> [GIVEN REQUEST]
Reproduce all of the rows below word for word, leaving the pictures out of your answer.

(Source rows)
#####
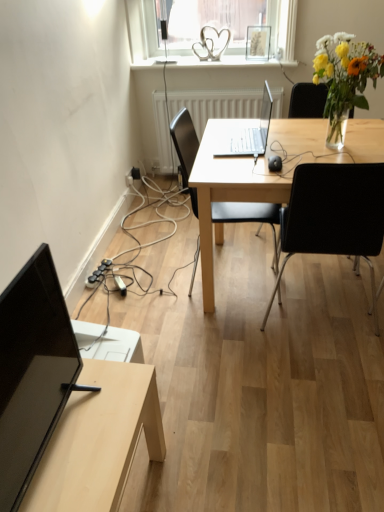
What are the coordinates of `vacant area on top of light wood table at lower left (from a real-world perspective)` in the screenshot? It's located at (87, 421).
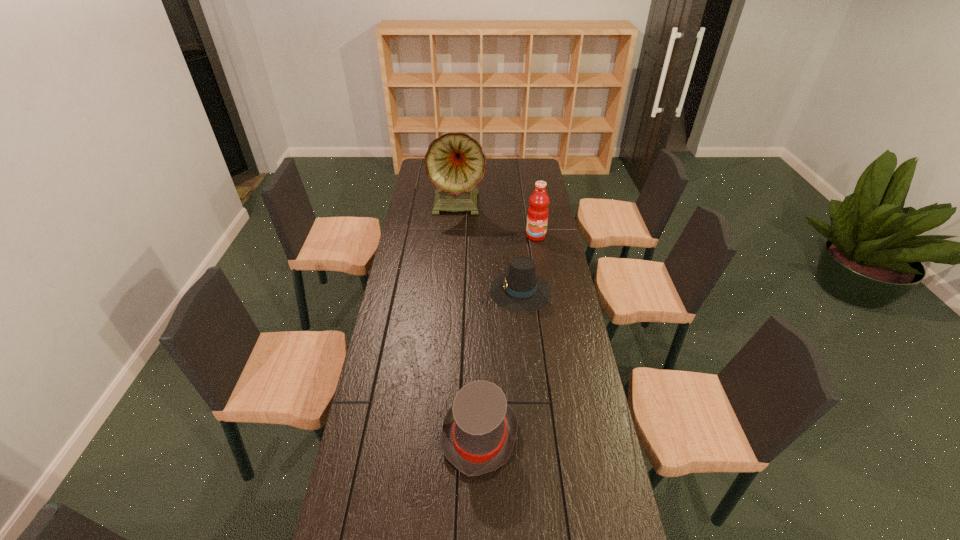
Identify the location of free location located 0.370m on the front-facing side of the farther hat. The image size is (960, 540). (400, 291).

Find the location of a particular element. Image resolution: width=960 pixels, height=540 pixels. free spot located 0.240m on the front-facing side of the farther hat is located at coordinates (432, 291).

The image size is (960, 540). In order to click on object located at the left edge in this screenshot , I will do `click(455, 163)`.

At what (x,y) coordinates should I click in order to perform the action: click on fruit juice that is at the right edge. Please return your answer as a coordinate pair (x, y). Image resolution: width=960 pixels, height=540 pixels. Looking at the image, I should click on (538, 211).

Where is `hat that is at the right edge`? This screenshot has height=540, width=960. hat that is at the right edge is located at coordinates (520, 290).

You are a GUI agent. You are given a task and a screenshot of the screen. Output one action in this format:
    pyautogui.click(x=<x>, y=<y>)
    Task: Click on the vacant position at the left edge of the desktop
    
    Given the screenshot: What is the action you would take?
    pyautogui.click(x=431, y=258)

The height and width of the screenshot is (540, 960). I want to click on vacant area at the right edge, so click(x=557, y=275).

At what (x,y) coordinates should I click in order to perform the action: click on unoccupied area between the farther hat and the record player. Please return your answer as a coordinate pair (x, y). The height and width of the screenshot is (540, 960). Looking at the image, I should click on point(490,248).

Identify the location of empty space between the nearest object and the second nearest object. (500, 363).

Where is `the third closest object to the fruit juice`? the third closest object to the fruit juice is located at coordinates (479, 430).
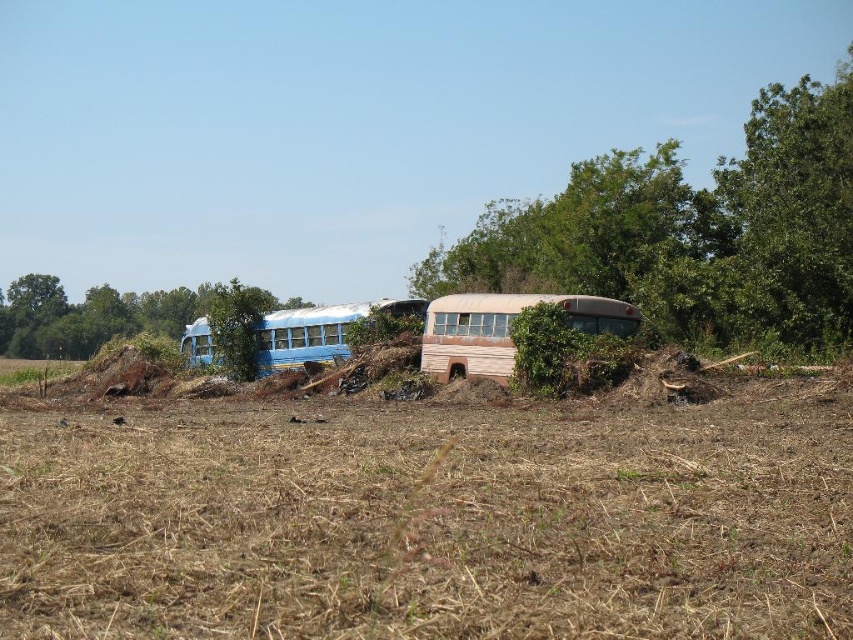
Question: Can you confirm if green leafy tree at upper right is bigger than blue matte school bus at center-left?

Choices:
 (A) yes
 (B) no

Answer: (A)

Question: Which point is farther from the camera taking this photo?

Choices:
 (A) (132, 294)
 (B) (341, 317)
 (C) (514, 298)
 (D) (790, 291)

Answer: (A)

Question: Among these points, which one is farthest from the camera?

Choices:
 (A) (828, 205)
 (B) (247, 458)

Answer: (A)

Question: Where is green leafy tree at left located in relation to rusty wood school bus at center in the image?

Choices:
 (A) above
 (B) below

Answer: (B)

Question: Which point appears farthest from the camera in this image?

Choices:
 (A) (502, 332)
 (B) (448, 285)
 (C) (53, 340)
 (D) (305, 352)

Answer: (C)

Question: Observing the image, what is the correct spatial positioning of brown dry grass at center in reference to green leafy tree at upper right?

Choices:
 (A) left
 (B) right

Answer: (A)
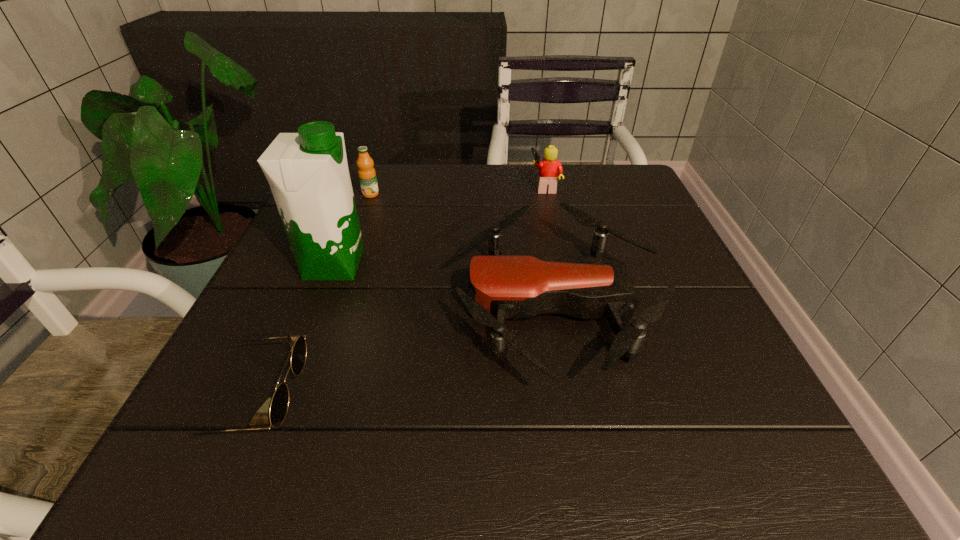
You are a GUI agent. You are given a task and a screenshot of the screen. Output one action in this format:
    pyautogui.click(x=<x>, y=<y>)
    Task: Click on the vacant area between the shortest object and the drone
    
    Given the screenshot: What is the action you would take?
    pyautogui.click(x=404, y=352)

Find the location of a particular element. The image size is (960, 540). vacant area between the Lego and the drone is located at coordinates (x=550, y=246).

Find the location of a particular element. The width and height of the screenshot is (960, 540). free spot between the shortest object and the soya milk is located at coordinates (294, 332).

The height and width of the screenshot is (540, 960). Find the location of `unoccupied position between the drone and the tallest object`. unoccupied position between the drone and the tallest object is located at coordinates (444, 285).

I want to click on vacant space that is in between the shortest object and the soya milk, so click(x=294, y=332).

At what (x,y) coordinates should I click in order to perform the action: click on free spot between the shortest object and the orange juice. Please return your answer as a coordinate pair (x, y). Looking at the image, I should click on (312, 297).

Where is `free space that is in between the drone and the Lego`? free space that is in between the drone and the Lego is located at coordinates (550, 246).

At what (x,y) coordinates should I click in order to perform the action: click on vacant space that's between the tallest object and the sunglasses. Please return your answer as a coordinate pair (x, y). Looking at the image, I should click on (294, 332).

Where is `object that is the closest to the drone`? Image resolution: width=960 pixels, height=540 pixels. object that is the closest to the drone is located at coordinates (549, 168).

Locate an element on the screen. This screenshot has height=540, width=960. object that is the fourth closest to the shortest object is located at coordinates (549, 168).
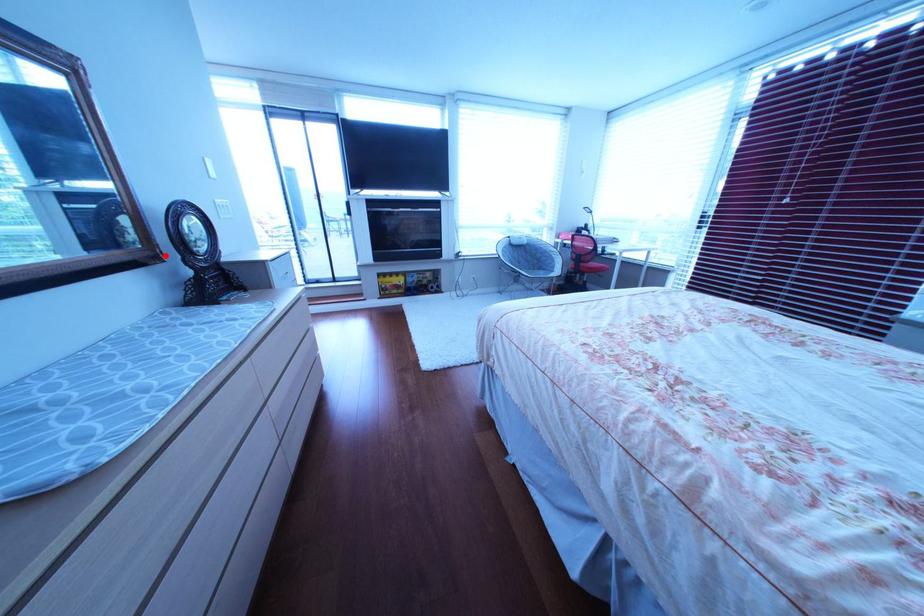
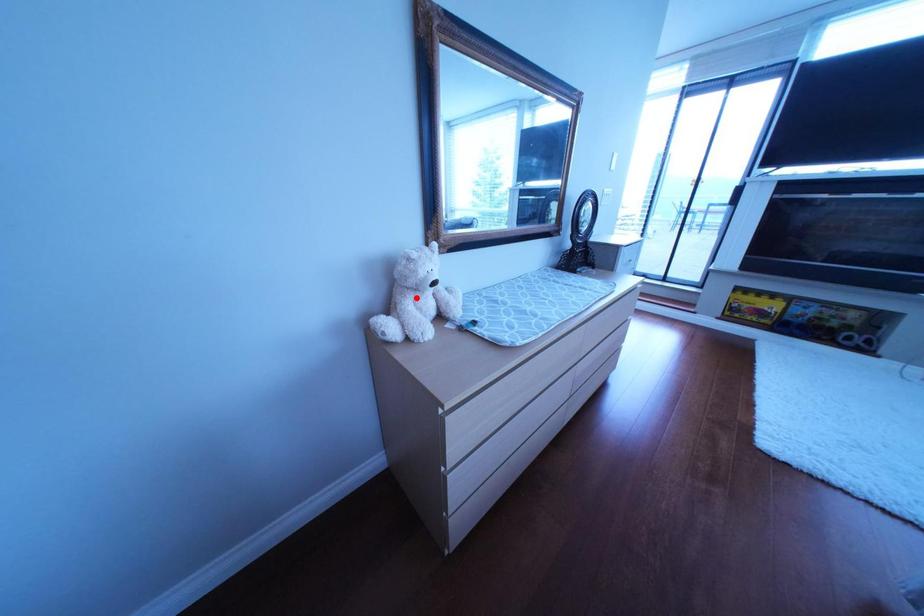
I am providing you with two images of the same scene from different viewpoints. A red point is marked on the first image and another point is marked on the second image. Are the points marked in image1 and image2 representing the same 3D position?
#####
> [EXPECTED ANSWER]
What are the coordinates of `vacant area on top of light wood table at lower left (from a real-world perspective)` in the screenshot? It's located at (87, 421).
Identify the location of free location located 0.370m on the front-facing side of the farther hat. The image size is (960, 540). (400, 291).

Find the location of a particular element. Image resolution: width=960 pixels, height=540 pixels. free spot located 0.240m on the front-facing side of the farther hat is located at coordinates (432, 291).

The image size is (960, 540). In order to click on object located at the left edge in this screenshot , I will do `click(455, 163)`.

At what (x,y) coordinates should I click in order to perform the action: click on fruit juice that is at the right edge. Please return your answer as a coordinate pair (x, y). Image resolution: width=960 pixels, height=540 pixels. Looking at the image, I should click on (538, 211).

Where is `hat that is at the right edge`? This screenshot has height=540, width=960. hat that is at the right edge is located at coordinates (520, 290).

You are a GUI agent. You are given a task and a screenshot of the screen. Output one action in this format:
    pyautogui.click(x=<x>, y=<y>)
    Task: Click on the vacant position at the left edge of the desktop
    
    Given the screenshot: What is the action you would take?
    pyautogui.click(x=431, y=258)

The height and width of the screenshot is (540, 960). I want to click on vacant area at the right edge, so click(x=557, y=275).

At what (x,y) coordinates should I click in order to perform the action: click on unoccupied area between the farther hat and the record player. Please return your answer as a coordinate pair (x, y). The height and width of the screenshot is (540, 960). Looking at the image, I should click on point(490,248).

Identify the location of empty space between the nearest object and the second nearest object. (500, 363).

Where is `the third closest object to the fruit juice`? the third closest object to the fruit juice is located at coordinates (479, 430).
Question: Can you confirm if green leafy tree at upper right is bigger than blue matte school bus at center-left?

Choices:
 (A) yes
 (B) no

Answer: (A)

Question: Which point is farther from the camera taking this photo?

Choices:
 (A) (132, 294)
 (B) (341, 317)
 (C) (514, 298)
 (D) (790, 291)

Answer: (A)

Question: Among these points, which one is farthest from the camera?

Choices:
 (A) (828, 205)
 (B) (247, 458)

Answer: (A)

Question: Where is green leafy tree at left located in relation to rusty wood school bus at center in the image?

Choices:
 (A) above
 (B) below

Answer: (B)

Question: Which point appears farthest from the camera in this image?

Choices:
 (A) (502, 332)
 (B) (448, 285)
 (C) (53, 340)
 (D) (305, 352)

Answer: (C)

Question: Observing the image, what is the correct spatial positioning of brown dry grass at center in reference to green leafy tree at upper right?

Choices:
 (A) left
 (B) right

Answer: (A)
You are a GUI agent. You are given a task and a screenshot of the screen. Output one action in this format:
    pyautogui.click(x=<x>, y=<y>)
    Task: Click on the vacant area between the shortest object and the drone
    
    Given the screenshot: What is the action you would take?
    pyautogui.click(x=404, y=352)

Find the location of a particular element. The image size is (960, 540). vacant area between the Lego and the drone is located at coordinates (x=550, y=246).

Find the location of a particular element. The width and height of the screenshot is (960, 540). free spot between the shortest object and the soya milk is located at coordinates (294, 332).

The height and width of the screenshot is (540, 960). Find the location of `unoccupied position between the drone and the tallest object`. unoccupied position between the drone and the tallest object is located at coordinates (444, 285).

I want to click on vacant space that is in between the shortest object and the soya milk, so click(x=294, y=332).

At what (x,y) coordinates should I click in order to perform the action: click on free spot between the shortest object and the orange juice. Please return your answer as a coordinate pair (x, y). Looking at the image, I should click on (312, 297).

Where is `free space that is in between the drone and the Lego`? free space that is in between the drone and the Lego is located at coordinates (550, 246).

At what (x,y) coordinates should I click in order to perform the action: click on vacant space that's between the tallest object and the sunglasses. Please return your answer as a coordinate pair (x, y). Looking at the image, I should click on (294, 332).

Where is `object that is the closest to the drone`? Image resolution: width=960 pixels, height=540 pixels. object that is the closest to the drone is located at coordinates (549, 168).

Locate an element on the screen. This screenshot has height=540, width=960. object that is the fourth closest to the shortest object is located at coordinates (549, 168).
I am providing you with two images of the same scene from different viewpoints. A red point is marked on the first image and another point is marked on the second image. Are the points marked in image1 and image2 representing the same 3D position?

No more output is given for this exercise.